INSTRUCTION:
Please edit the records below, replacing every "counterclockwise" with "anticlockwise" and leaving everything else unchanged.

INPUT FOR THIS TASK:
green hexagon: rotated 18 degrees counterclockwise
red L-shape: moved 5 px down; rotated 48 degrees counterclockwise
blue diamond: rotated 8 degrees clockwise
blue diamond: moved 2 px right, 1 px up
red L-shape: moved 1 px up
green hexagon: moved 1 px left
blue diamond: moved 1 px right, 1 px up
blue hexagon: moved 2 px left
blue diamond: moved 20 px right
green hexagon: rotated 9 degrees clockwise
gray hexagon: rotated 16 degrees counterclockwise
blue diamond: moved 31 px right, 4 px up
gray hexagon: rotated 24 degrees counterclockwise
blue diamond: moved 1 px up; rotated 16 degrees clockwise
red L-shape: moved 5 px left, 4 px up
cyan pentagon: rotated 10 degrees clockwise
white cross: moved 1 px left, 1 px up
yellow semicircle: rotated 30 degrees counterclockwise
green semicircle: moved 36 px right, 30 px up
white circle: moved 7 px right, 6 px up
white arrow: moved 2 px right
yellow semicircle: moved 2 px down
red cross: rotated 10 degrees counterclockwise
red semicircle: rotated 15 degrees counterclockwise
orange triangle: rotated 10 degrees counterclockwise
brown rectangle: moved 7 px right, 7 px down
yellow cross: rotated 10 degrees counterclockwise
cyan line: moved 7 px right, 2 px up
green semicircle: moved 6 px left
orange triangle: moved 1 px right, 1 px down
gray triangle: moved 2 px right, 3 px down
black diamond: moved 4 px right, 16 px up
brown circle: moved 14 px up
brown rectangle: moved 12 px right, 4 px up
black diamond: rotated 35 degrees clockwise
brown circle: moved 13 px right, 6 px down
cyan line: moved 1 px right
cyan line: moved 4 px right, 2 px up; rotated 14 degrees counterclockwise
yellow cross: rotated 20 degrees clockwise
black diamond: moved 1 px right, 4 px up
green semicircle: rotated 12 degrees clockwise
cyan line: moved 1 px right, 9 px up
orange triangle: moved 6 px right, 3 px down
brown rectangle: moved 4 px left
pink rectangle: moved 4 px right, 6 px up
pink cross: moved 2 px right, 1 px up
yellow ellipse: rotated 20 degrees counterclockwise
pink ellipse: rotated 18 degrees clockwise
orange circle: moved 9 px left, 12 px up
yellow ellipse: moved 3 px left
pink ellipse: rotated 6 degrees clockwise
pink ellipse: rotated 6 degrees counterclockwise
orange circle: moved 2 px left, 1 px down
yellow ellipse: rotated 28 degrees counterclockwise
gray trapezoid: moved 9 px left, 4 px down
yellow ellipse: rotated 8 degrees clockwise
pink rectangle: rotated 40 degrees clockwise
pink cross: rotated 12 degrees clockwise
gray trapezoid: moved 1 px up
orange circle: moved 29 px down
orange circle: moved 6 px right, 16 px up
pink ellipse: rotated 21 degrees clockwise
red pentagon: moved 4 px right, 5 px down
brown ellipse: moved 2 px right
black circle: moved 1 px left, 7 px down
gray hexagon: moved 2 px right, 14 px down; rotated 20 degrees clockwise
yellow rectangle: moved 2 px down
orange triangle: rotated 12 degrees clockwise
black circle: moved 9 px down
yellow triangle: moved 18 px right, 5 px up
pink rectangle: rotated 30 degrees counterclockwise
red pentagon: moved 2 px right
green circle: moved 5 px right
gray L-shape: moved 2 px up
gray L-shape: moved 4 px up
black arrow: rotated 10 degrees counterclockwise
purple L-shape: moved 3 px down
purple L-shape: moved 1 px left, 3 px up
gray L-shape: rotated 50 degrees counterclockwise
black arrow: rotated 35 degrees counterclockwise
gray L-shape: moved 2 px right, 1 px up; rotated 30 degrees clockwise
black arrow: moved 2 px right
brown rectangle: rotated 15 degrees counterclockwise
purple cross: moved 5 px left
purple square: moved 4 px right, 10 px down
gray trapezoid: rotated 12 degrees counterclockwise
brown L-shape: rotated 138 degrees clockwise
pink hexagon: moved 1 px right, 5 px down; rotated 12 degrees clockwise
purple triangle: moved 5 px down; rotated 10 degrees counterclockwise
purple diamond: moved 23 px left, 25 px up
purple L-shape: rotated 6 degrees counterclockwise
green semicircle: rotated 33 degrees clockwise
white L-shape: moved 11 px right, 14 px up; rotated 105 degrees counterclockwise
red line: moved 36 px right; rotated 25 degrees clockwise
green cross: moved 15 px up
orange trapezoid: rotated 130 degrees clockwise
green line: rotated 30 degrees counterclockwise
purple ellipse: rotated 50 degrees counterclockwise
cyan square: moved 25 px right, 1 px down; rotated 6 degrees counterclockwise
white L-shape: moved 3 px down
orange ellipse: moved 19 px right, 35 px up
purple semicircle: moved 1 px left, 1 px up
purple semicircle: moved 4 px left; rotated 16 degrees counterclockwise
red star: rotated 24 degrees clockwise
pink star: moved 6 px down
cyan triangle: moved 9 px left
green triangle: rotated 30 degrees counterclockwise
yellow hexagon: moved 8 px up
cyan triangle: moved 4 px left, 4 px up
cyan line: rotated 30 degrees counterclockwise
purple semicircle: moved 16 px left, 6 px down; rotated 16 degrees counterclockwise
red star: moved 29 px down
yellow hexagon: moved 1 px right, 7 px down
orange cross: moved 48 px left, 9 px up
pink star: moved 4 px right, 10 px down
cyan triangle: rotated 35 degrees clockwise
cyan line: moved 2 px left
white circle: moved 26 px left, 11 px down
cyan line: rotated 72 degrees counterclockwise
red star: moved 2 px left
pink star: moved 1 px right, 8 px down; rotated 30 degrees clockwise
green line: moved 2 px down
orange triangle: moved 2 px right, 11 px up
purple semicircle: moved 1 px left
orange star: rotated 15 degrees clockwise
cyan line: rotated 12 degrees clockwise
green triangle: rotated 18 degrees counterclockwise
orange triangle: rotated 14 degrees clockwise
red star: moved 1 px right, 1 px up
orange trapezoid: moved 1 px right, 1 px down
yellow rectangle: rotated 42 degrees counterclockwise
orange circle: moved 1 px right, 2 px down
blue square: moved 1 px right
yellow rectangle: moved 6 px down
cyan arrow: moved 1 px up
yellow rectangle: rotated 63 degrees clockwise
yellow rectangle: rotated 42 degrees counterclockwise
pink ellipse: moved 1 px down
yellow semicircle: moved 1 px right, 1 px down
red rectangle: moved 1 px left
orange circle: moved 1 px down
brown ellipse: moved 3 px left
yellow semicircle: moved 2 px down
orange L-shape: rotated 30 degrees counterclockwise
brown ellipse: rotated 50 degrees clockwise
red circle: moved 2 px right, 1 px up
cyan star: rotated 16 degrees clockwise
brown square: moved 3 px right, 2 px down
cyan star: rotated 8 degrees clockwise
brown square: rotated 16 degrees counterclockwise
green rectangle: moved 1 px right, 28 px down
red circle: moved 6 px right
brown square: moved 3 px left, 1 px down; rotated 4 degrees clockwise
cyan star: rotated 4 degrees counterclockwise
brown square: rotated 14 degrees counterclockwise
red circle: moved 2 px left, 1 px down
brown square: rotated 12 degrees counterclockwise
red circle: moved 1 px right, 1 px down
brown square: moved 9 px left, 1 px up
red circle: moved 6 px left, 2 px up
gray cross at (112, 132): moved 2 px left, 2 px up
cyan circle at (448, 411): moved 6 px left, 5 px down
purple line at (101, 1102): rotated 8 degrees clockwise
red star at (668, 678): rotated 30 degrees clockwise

SOLUTION TO THIS TASK:
green hexagon: rotated 18 degrees anticlockwise
red L-shape: moved 5 px down; rotated 48 degrees anticlockwise
blue diamond: rotated 8 degrees clockwise
blue diamond: moved 2 px right, 1 px up
red L-shape: moved 1 px up
green hexagon: moved 1 px left
blue diamond: moved 1 px right, 1 px up
blue hexagon: moved 2 px left
blue diamond: moved 20 px right
green hexagon: rotated 9 degrees clockwise
gray hexagon: rotated 16 degrees anticlockwise
blue diamond: moved 31 px right, 4 px up
gray hexagon: rotated 24 degrees anticlockwise
blue diamond: moved 1 px up; rotated 16 degrees clockwise
red L-shape: moved 5 px left, 4 px up
cyan pentagon: rotated 10 degrees clockwise
white cross: moved 1 px left, 1 px up
yellow semicircle: rotated 30 degrees anticlockwise
green semicircle: moved 36 px right, 30 px up
white circle: moved 7 px right, 6 px up
white arrow: moved 2 px right
yellow semicircle: moved 2 px down
red cross: rotated 10 degrees anticlockwise
red semicircle: rotated 15 degrees anticlockwise
orange triangle: rotated 10 degrees anticlockwise
brown rectangle: moved 7 px right, 7 px down
yellow cross: rotated 10 degrees anticlockwise
cyan line: moved 7 px right, 2 px up
green semicircle: moved 6 px left
orange triangle: moved 1 px right, 1 px down
gray triangle: moved 2 px right, 3 px down
black diamond: moved 4 px right, 16 px up
brown circle: moved 14 px up
brown rectangle: moved 12 px right, 4 px up
black diamond: rotated 35 degrees clockwise
brown circle: moved 13 px right, 6 px down
cyan line: moved 1 px right
cyan line: moved 4 px right, 2 px up; rotated 14 degrees anticlockwise
yellow cross: rotated 20 degrees clockwise
black diamond: moved 1 px right, 4 px up
green semicircle: rotated 12 degrees clockwise
cyan line: moved 1 px right, 9 px up
orange triangle: moved 6 px right, 3 px down
brown rectangle: moved 4 px left
pink rectangle: moved 4 px right, 6 px up
pink cross: moved 2 px right, 1 px up
yellow ellipse: rotated 20 degrees anticlockwise
pink ellipse: rotated 18 degrees clockwise
orange circle: moved 9 px left, 12 px up
yellow ellipse: moved 3 px left
pink ellipse: rotated 6 degrees clockwise
pink ellipse: rotated 6 degrees anticlockwise
orange circle: moved 2 px left, 1 px down
yellow ellipse: rotated 28 degrees anticlockwise
gray trapezoid: moved 9 px left, 4 px down
yellow ellipse: rotated 8 degrees clockwise
pink rectangle: rotated 40 degrees clockwise
pink cross: rotated 12 degrees clockwise
gray trapezoid: moved 1 px up
orange circle: moved 29 px down
orange circle: moved 6 px right, 16 px up
pink ellipse: rotated 21 degrees clockwise
red pentagon: moved 4 px right, 5 px down
brown ellipse: moved 2 px right
black circle: moved 1 px left, 7 px down
gray hexagon: moved 2 px right, 14 px down; rotated 20 degrees clockwise
yellow rectangle: moved 2 px down
orange triangle: rotated 12 degrees clockwise
black circle: moved 9 px down
yellow triangle: moved 18 px right, 5 px up
pink rectangle: rotated 30 degrees anticlockwise
red pentagon: moved 2 px right
green circle: moved 5 px right
gray L-shape: moved 2 px up
gray L-shape: moved 4 px up
black arrow: rotated 10 degrees anticlockwise
purple L-shape: moved 3 px down
purple L-shape: moved 1 px left, 3 px up
gray L-shape: rotated 50 degrees anticlockwise
black arrow: rotated 35 degrees anticlockwise
gray L-shape: moved 2 px right, 1 px up; rotated 30 degrees clockwise
black arrow: moved 2 px right
brown rectangle: rotated 15 degrees anticlockwise
purple cross: moved 5 px left
purple square: moved 4 px right, 10 px down
gray trapezoid: rotated 12 degrees anticlockwise
brown L-shape: rotated 138 degrees clockwise
pink hexagon: moved 1 px right, 5 px down; rotated 12 degrees clockwise
purple triangle: moved 5 px down; rotated 10 degrees anticlockwise
purple diamond: moved 23 px left, 25 px up
purple L-shape: rotated 6 degrees anticlockwise
green semicircle: rotated 33 degrees clockwise
white L-shape: moved 11 px right, 14 px up; rotated 105 degrees anticlockwise
red line: moved 36 px right; rotated 25 degrees clockwise
green cross: moved 15 px up
orange trapezoid: rotated 130 degrees clockwise
green line: rotated 30 degrees anticlockwise
purple ellipse: rotated 50 degrees anticlockwise
cyan square: moved 25 px right, 1 px down; rotated 6 degrees anticlockwise
white L-shape: moved 3 px down
orange ellipse: moved 19 px right, 35 px up
purple semicircle: moved 1 px left, 1 px up
purple semicircle: moved 4 px left; rotated 16 degrees anticlockwise
red star: rotated 24 degrees clockwise
pink star: moved 6 px down
cyan triangle: moved 9 px left
green triangle: rotated 30 degrees anticlockwise
yellow hexagon: moved 8 px up
cyan triangle: moved 4 px left, 4 px up
cyan line: rotated 30 degrees anticlockwise
purple semicircle: moved 16 px left, 6 px down; rotated 16 degrees anticlockwise
red star: moved 29 px down
yellow hexagon: moved 1 px right, 7 px down
orange cross: moved 48 px left, 9 px up
pink star: moved 4 px right, 10 px down
cyan triangle: rotated 35 degrees clockwise
cyan line: moved 2 px left
white circle: moved 26 px left, 11 px down
cyan line: rotated 72 degrees anticlockwise
red star: moved 2 px left
pink star: moved 1 px right, 8 px down; rotated 30 degrees clockwise
green line: moved 2 px down
orange triangle: moved 2 px right, 11 px up
purple semicircle: moved 1 px left
orange star: rotated 15 degrees clockwise
cyan line: rotated 12 degrees clockwise
green triangle: rotated 18 degrees anticlockwise
orange triangle: rotated 14 degrees clockwise
red star: moved 1 px right, 1 px up
orange trapezoid: moved 1 px right, 1 px down
yellow rectangle: rotated 42 degrees anticlockwise
orange circle: moved 1 px right, 2 px down
blue square: moved 1 px right
yellow rectangle: moved 6 px down
cyan arrow: moved 1 px up
yellow rectangle: rotated 63 degrees clockwise
yellow rectangle: rotated 42 degrees anticlockwise
pink ellipse: moved 1 px down
yellow semicircle: moved 1 px right, 1 px down
red rectangle: moved 1 px left
orange circle: moved 1 px down
brown ellipse: moved 3 px left
yellow semicircle: moved 2 px down
orange L-shape: rotated 30 degrees anticlockwise
brown ellipse: rotated 50 degrees clockwise
red circle: moved 2 px right, 1 px up
cyan star: rotated 16 degrees clockwise
brown square: moved 3 px right, 2 px down
cyan star: rotated 8 degrees clockwise
brown square: rotated 16 degrees anticlockwise
green rectangle: moved 1 px right, 28 px down
red circle: moved 6 px right
brown square: moved 3 px left, 1 px down; rotated 4 degrees clockwise
cyan star: rotated 4 degrees anticlockwise
brown square: rotated 14 degrees anticlockwise
red circle: moved 2 px left, 1 px down
brown square: rotated 12 degrees anticlockwise
red circle: moved 1 px right, 1 px down
brown square: moved 9 px left, 1 px up
red circle: moved 6 px left, 2 px up
gray cross at (112, 132): moved 2 px left, 2 px up
cyan circle at (448, 411): moved 6 px left, 5 px down
purple line at (101, 1102): rotated 8 degrees clockwise
red star at (668, 678): rotated 30 degrees clockwise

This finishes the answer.